(Exercise prompt): Take the line that has "KEYS2 pin K3: D7 -> D6" and all the lines that come after it in the records, and write them out again exactly. Add no other line.

[Records excerpted from a collection]
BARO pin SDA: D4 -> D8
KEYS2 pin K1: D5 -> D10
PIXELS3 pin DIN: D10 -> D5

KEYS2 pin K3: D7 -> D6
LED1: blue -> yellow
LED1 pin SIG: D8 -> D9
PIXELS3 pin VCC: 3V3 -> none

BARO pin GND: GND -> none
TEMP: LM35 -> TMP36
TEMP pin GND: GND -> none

(Output of the task):
KEYS2 pin K3: D7 -> D6
LED1: blue -> yellow
LED1 pin SIG: D8 -> D9
PIXELS3 pin VCC: 3V3 -> none

BARO pin GND: GND -> none
TEMP: LM35 -> TMP36
TEMP pin GND: GND -> none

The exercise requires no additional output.